REQUIRED WORK: Report how many lines in the rows below contain the string "mark", matching case exactly. Give only the number.

— Begin DATA FOR THE TASK —

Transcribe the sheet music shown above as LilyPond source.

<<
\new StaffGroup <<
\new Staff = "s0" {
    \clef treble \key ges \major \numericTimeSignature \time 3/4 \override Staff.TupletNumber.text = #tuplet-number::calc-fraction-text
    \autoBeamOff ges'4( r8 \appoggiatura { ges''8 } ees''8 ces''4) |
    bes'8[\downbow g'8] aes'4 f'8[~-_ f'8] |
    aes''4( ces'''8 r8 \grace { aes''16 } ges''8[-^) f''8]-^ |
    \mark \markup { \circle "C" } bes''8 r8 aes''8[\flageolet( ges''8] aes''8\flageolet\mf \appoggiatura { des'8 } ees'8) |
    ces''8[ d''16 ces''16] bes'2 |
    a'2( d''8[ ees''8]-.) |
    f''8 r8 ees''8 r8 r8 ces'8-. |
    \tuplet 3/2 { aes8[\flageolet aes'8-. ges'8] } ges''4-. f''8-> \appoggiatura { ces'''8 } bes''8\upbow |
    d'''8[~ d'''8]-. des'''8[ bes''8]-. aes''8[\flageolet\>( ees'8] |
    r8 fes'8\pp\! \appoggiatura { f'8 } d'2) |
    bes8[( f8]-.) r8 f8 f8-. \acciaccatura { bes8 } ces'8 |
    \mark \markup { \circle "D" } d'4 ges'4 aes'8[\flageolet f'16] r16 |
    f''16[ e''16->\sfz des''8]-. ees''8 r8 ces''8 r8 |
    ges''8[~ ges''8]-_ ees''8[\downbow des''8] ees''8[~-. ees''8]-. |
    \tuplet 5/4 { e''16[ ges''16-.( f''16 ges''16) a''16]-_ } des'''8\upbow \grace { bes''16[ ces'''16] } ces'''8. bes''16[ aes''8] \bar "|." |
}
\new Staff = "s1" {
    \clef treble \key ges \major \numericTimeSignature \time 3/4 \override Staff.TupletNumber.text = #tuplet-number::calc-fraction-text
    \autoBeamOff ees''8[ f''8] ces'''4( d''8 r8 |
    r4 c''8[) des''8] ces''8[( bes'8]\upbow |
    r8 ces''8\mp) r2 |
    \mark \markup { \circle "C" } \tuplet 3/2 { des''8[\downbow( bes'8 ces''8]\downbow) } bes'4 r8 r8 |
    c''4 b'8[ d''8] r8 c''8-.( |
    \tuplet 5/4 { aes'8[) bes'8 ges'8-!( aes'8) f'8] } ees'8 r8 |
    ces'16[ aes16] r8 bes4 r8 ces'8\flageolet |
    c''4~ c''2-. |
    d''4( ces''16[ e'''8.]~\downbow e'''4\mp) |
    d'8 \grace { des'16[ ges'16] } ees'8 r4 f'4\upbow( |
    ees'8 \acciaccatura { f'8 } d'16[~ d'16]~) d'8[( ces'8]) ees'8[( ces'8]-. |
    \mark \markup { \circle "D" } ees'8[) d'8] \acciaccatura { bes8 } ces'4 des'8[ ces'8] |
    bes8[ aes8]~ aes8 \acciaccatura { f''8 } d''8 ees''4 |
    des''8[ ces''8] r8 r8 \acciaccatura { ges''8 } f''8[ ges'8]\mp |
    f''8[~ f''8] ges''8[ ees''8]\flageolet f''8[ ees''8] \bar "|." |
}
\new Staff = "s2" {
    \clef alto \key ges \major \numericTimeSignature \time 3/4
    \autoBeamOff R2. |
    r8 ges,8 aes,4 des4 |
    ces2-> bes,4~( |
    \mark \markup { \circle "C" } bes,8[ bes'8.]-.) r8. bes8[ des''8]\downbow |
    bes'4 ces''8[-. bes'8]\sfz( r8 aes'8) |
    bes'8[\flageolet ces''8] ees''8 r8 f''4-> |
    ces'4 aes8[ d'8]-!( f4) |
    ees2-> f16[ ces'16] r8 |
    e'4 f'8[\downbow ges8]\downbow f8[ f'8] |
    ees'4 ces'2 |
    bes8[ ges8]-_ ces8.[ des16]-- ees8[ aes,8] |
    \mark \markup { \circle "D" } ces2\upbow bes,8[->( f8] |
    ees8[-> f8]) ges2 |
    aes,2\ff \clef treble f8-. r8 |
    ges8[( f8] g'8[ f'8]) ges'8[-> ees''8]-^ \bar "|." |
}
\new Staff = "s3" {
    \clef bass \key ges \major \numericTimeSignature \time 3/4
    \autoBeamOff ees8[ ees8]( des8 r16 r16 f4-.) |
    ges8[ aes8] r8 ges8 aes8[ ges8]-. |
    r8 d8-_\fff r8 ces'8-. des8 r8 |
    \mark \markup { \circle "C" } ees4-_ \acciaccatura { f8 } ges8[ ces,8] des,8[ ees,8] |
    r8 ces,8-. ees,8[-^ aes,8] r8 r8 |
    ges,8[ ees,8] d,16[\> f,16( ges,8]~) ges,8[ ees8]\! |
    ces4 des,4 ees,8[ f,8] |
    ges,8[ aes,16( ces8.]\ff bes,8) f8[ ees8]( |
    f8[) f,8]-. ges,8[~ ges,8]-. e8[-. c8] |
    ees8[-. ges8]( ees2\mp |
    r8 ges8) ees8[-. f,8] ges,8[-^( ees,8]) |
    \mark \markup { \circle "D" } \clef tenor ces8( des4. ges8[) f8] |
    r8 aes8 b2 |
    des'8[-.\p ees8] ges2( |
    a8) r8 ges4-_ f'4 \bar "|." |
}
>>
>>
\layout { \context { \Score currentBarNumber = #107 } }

— End DATA FOR THE TASK —

RESPONSE TO THIS EXERCISE: 8